What to work on. Identify, in the records below, every line where the string "tile" appears, and copy each such line.

[Dataset items]
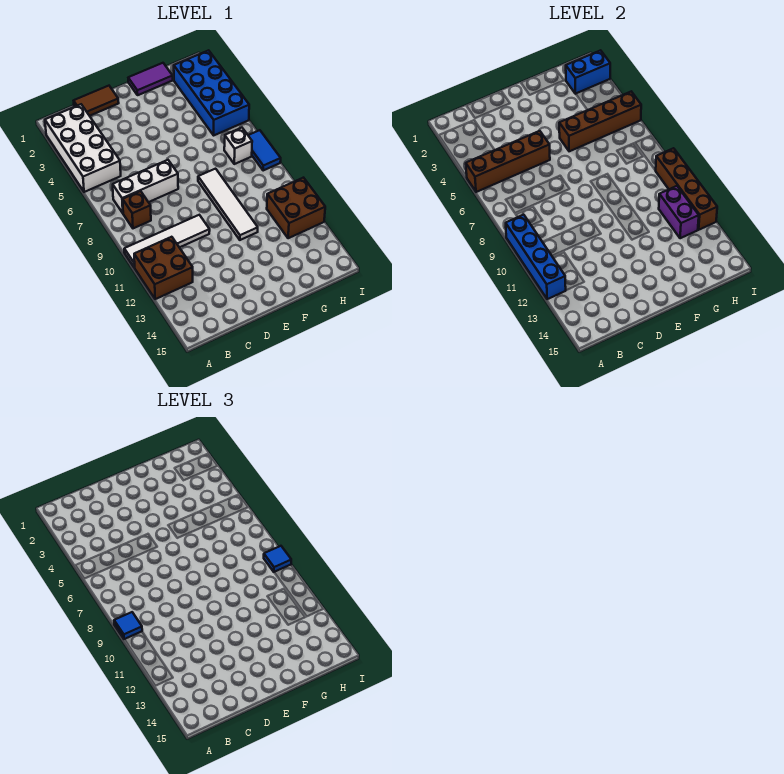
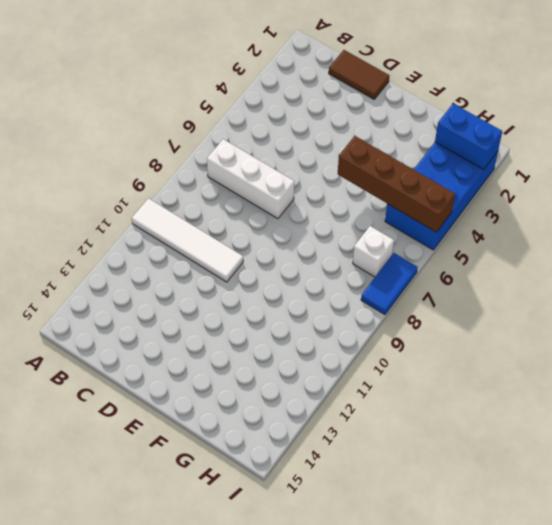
none -> white brick A2:B5 level 1
none -> brown brick A11:B12 level 1
none -> brown brick B8 level 1

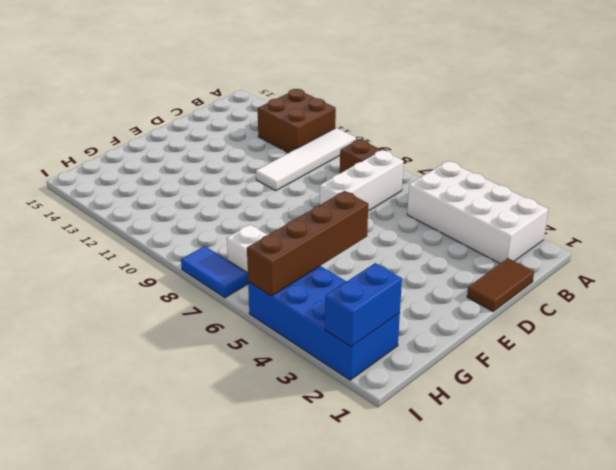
none -> purple tile F1:G1 level 1
none -> white tile F8:F11 level 1
none -> brown brick H11:I12 level 1

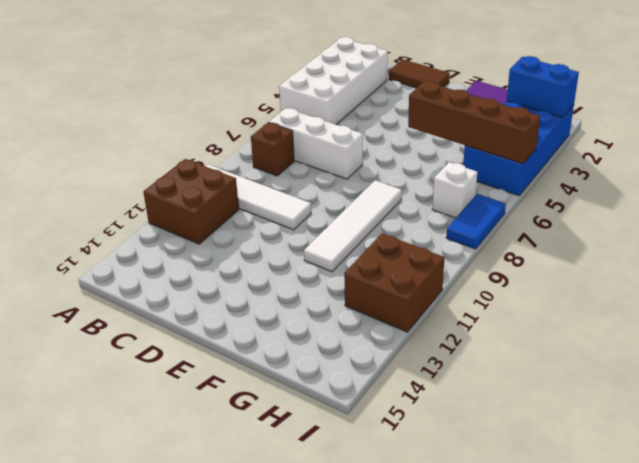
none -> brown brick A5:D5 level 2
none -> blue brick A9:A12 level 2
none -> purple brick H11:H12 level 2

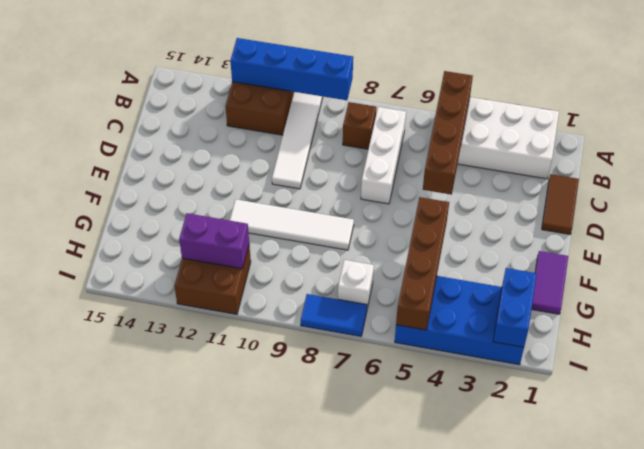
none -> brown brick I9:I12 level 2
none -> blue tile A9 level 3
none -> blue tile I9 level 3

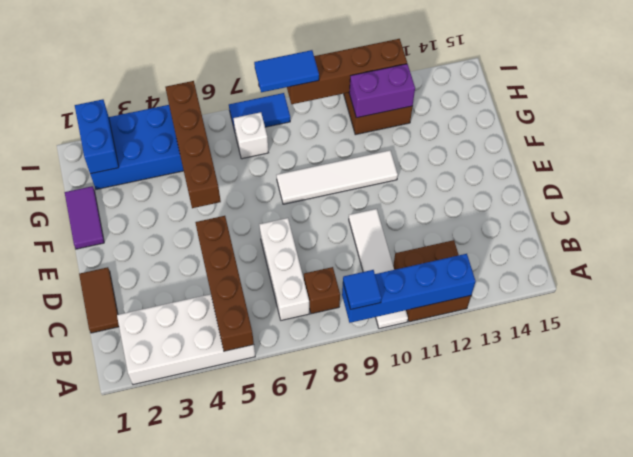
blue tile I8:I9 level 3 -> blue tile I9 level 3

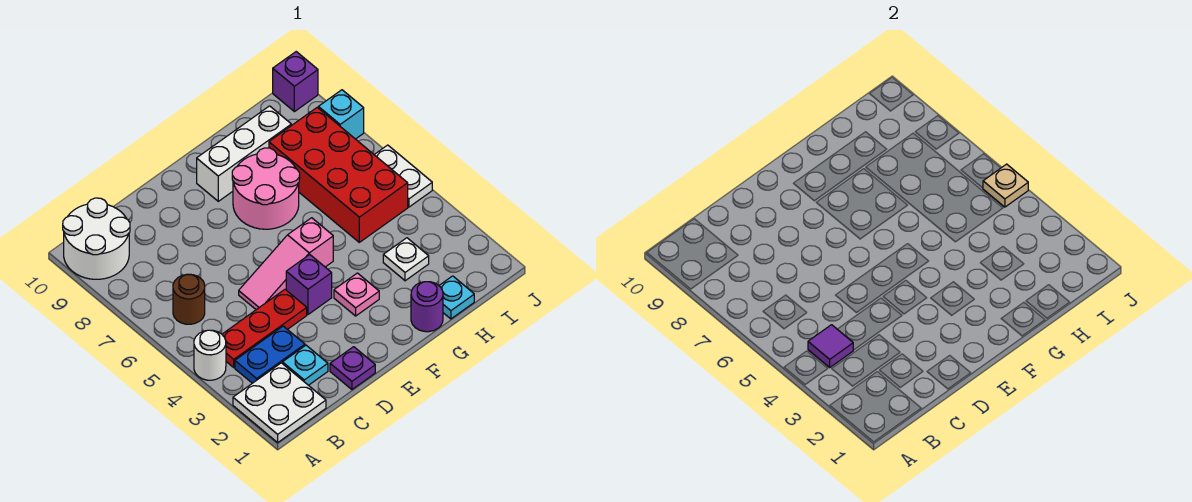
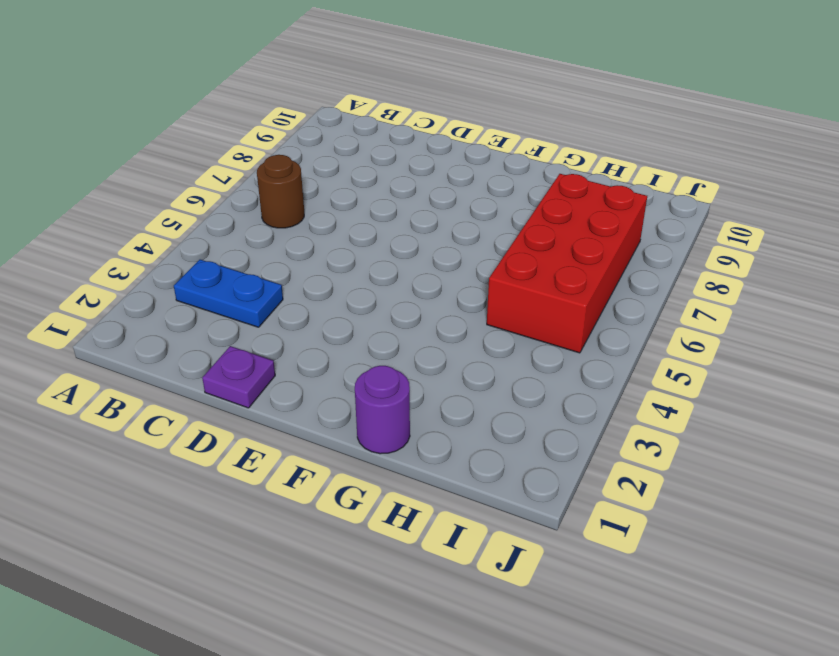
none -> white plate A1:B2 level 1
none -> white round brick A4 level 1
none -> white round brick A9:B10 level 1

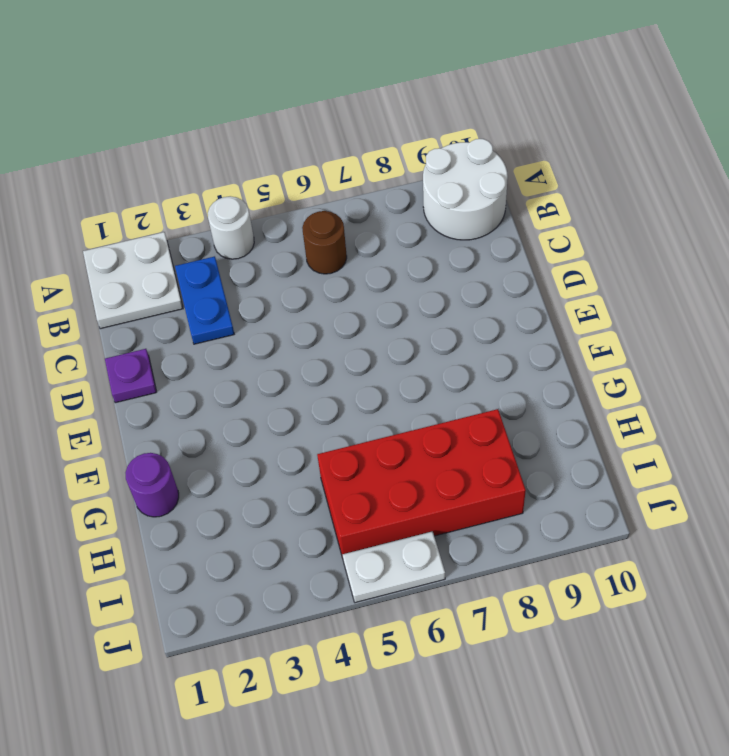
none -> red plate B4:D4 level 1
none -> cyan plate C2 level 1
none -> pink slope D5:F5 level 1 top F

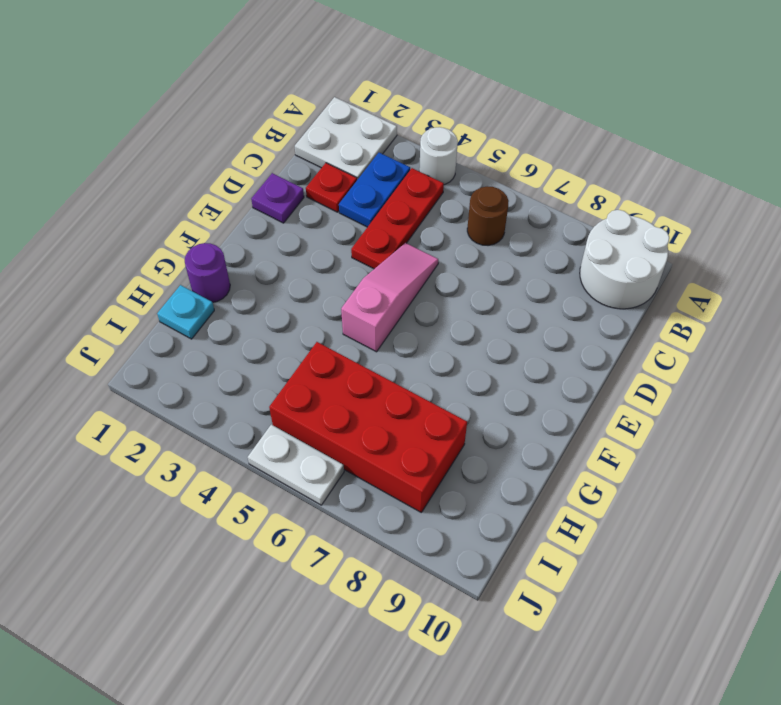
red plate C2 level 1 -> cyan plate C2 level 1
none -> purple brick E4 level 1
none -> pink plate F3 level 1
none -> pink round brick F7:G8 level 1

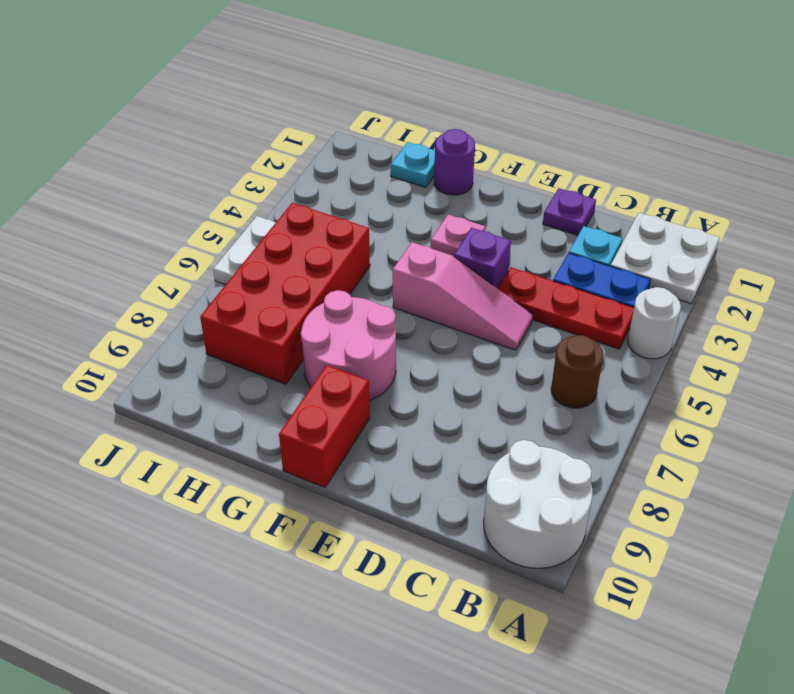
red brick F9:F10 level 1 -> white brick F9:H9 level 1
none -> white plate H3 level 1
none -> cyan brick J8 level 1
none -> purple brick J10 level 1

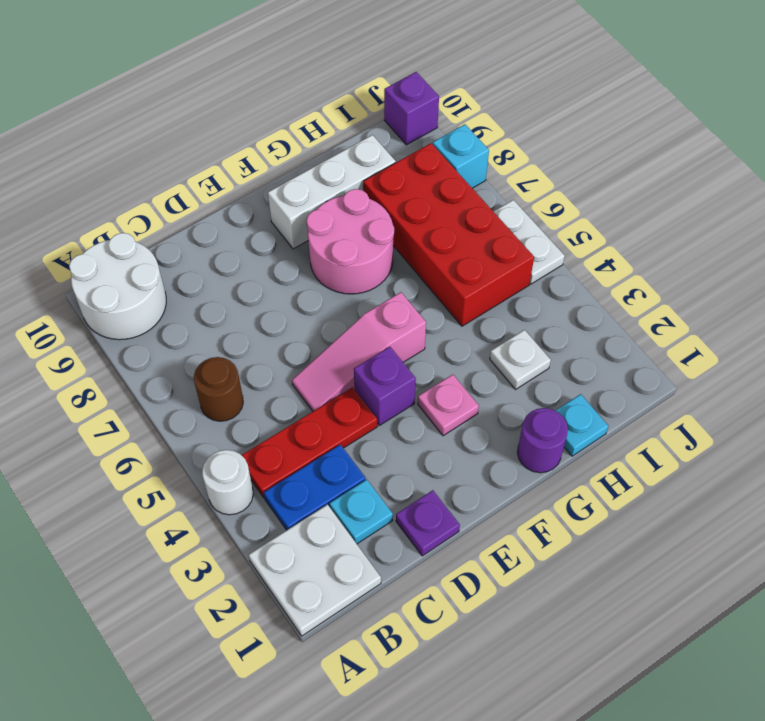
none -> purple tile B4 level 2
none -> tan plate J5 level 2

Result of this task.
none -> purple tile F1:G1 level 1
none -> white tile F8:F11 level 1
none -> blue tile A9 level 3
none -> blue tile I9 level 3
blue tile I8:I9 level 3 -> blue tile I9 level 3
none -> purple tile B4 level 2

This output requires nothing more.